* [What is required]: Each line below should be retyped exactly, with no pictures.
START Data rows
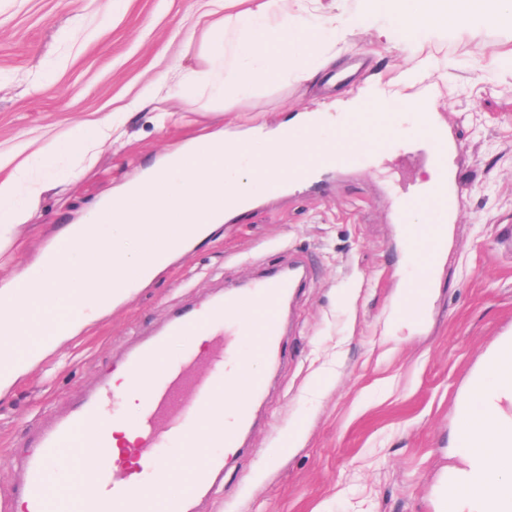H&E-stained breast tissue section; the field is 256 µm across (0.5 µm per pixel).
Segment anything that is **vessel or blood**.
<instances>
[{
	"label": "vessel or blood",
	"mask_w": 512,
	"mask_h": 512,
	"mask_svg": "<svg viewBox=\"0 0 512 512\" xmlns=\"http://www.w3.org/2000/svg\"><path fill=\"white\" fill-rule=\"evenodd\" d=\"M417 127L421 141L433 146L428 161L438 169L440 178L435 186L413 191L395 214L396 223L404 225L406 235L425 248L417 257L416 274L403 302L404 309L410 312L418 310L428 292L430 262L438 258L444 247L445 227L453 223L460 201L456 174L450 166L459 153L457 143L436 113H420ZM417 206L438 213L439 223H408V211ZM299 286V280L289 278L283 270L265 271L235 292L218 297L205 310L177 313L157 336L129 353L127 372L150 378L145 397L127 416L135 430L136 445L162 448L184 443L181 466L190 477L188 484H181V475L157 468L153 463H134L113 456L108 428L88 432L89 422L102 414L105 406L124 401L123 395L113 390L111 381L107 380L39 434L25 460L23 491L29 512H96L102 500L111 501L114 512H148L149 500L134 504L131 491L145 487L151 474L171 487L163 512H186L188 499L204 489L224 467L220 457L199 460L194 445L189 442L190 422L212 407L217 395L215 380L223 376L229 363L235 362L238 341L251 339L265 360L279 363L283 349V307ZM176 336L193 337L198 349L179 358H167L168 345ZM264 387L265 380L261 377L245 383L234 419L228 421L215 416L205 447H238L240 437L251 426ZM64 447L69 450L67 466L78 476L77 490L52 499L45 492L50 479L48 465Z\"/></svg>",
	"instance_id": "1"
}]
</instances>
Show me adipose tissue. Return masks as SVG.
Listing matches in <instances>:
<instances>
[{
  "label": "adipose tissue",
  "instance_id": "obj_1",
  "mask_svg": "<svg viewBox=\"0 0 512 512\" xmlns=\"http://www.w3.org/2000/svg\"><path fill=\"white\" fill-rule=\"evenodd\" d=\"M369 17L392 16L398 22L395 39L409 44L430 32H445L463 19L490 17L512 0H363ZM335 15L326 16L322 0H250L246 10L228 19V39L212 42L208 66L186 72L173 92L174 98L190 101L198 88L213 97L224 95L225 75L240 74L239 96L252 83L269 77H294L316 84L322 70L338 66ZM326 41L330 52L314 59L312 41ZM331 116L313 117L302 128H277L279 144L296 162L303 163L333 150L325 139ZM18 174L0 179V241H11L15 228L39 201L43 183L29 189L25 205L10 208ZM456 448L443 470L436 493L435 512H512V339L501 342L481 372L472 380L468 401L462 406Z\"/></svg>",
  "mask_w": 512,
  "mask_h": 512
}]
</instances>
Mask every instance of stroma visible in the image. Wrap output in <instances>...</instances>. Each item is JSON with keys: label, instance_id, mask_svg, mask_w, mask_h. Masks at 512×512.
Masks as SVG:
<instances>
[{"label": "stroma", "instance_id": "35a3bbf8", "mask_svg": "<svg viewBox=\"0 0 512 512\" xmlns=\"http://www.w3.org/2000/svg\"><path fill=\"white\" fill-rule=\"evenodd\" d=\"M210 0H0V178L47 145L46 189L0 249V284L15 281L63 229L207 128L276 125L348 98L351 86L257 82L248 97L198 93L159 125L148 93L164 96L182 69L207 66ZM353 86L392 80L411 59L434 70L415 91L462 147L463 203L438 259L421 318L399 313L414 261L397 203L425 176L407 107L383 149L328 177L326 190L260 192L248 210L171 259L154 279L46 356L0 397V512H15L24 460L39 429L117 371L126 350L180 309L202 306L259 268L305 261L309 277L287 310L283 361L268 380L247 446L192 512H434L433 490L469 383L512 336V16L469 20L405 48L365 23L340 30ZM128 119L112 143L64 150L110 114Z\"/></svg>", "mask_w": 512, "mask_h": 512}]
</instances>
END Data rows
* [Finished task]:
H&E-stained breast tissue section; the field is 256 µm across (0.5 µm per pixel).
Segment anything that is **vessel or blood**.
<instances>
[{
	"label": "vessel or blood",
	"mask_w": 512,
	"mask_h": 512,
	"mask_svg": "<svg viewBox=\"0 0 512 512\" xmlns=\"http://www.w3.org/2000/svg\"><path fill=\"white\" fill-rule=\"evenodd\" d=\"M417 127L421 141L433 146L428 161L438 169L440 178L435 186L413 191L395 214L396 223L404 225L406 235L425 248L417 257L416 274L403 302L404 309L410 312L418 310L428 292L430 262L438 258L444 247L445 227L453 223L460 201L456 174L450 166L459 153L457 143L436 113H420ZM417 206L438 213L439 223H408V211ZM299 286V280L289 278L283 270L265 271L235 292L218 297L205 310L177 313L157 336L129 353L127 372L150 378L145 397L127 416L135 430L136 445L162 448L184 443L181 466L190 477L188 484H181V475L157 468L153 463H134L113 456L108 428L88 432L89 422L102 414L105 406L124 401L123 395L113 390L111 381L107 380L39 434L25 460L23 491L29 512H96L102 500L111 501L114 512H148L149 500L134 504L131 491L145 487L151 474L171 487L163 512H186L188 499L204 489L224 467L220 457L199 460L194 445L189 442L190 422L212 407L217 395L215 380L223 376L229 363L235 362L238 341L251 339L265 360L279 363L283 349V307ZM176 336L193 337L198 349L179 358H167L168 345ZM264 387L265 380L261 377L245 383L234 419L228 421L215 416L205 447H238L240 437L251 426ZM64 447L69 450L67 466L78 476L77 490L52 499L45 492L50 479L48 465Z\"/></svg>",
	"instance_id": "1"
}]
</instances>
Show me adipose tissue. Return masks as SVG.
Listing matches in <instances>:
<instances>
[{
  "label": "adipose tissue",
  "instance_id": "obj_1",
  "mask_svg": "<svg viewBox=\"0 0 512 512\" xmlns=\"http://www.w3.org/2000/svg\"><path fill=\"white\" fill-rule=\"evenodd\" d=\"M369 17L392 16L398 22L395 39L409 44L430 32H445L463 19L490 17L512 0H363ZM335 15L326 16L322 0H250L246 10L228 19V39L212 42L208 66L186 72L173 92L174 98L190 101L198 88L213 97L224 95L225 75L240 74L239 96L252 83L269 77H294L316 84L322 70L338 66ZM326 41L330 52L314 59L312 41ZM331 116L313 117L302 128H277L279 144L296 162L303 163L333 150L325 139ZM18 174L0 179V241H11L15 228L39 201L43 183L29 189L25 205L10 208ZM456 448L443 470L436 493L435 512H512V339L501 342L481 372L472 380L468 401L462 406Z\"/></svg>",
  "mask_w": 512,
  "mask_h": 512
}]
</instances>
Mask every instance of stroma visible in the image. Wrap output in <instances>...</instances>. Each item is JSON with keys: label, instance_id, mask_svg, mask_w, mask_h. Masks at 512×512.
Masks as SVG:
<instances>
[{"label": "stroma", "instance_id": "35a3bbf8", "mask_svg": "<svg viewBox=\"0 0 512 512\" xmlns=\"http://www.w3.org/2000/svg\"><path fill=\"white\" fill-rule=\"evenodd\" d=\"M210 0H0V178L47 145L46 189L0 249V284L15 281L63 229L207 128L276 125L348 98L351 86L257 82L248 97L198 93L159 125L148 93L164 96L182 69L207 66ZM353 86L392 80L411 59L434 70L415 91L462 147L463 203L438 259L421 318L399 313L414 261L397 203L425 176L407 107L383 149L328 177L326 190L260 192L248 210L171 259L154 279L46 356L0 397V512H15L24 460L39 429L117 371L126 350L180 309L202 306L259 268L305 261L309 277L287 310L283 361L268 380L247 446L192 512H434L433 490L469 383L512 336V16L469 20L405 48L365 23L340 30ZM128 119L112 143L64 150L110 114Z\"/></svg>", "mask_w": 512, "mask_h": 512}]
</instances>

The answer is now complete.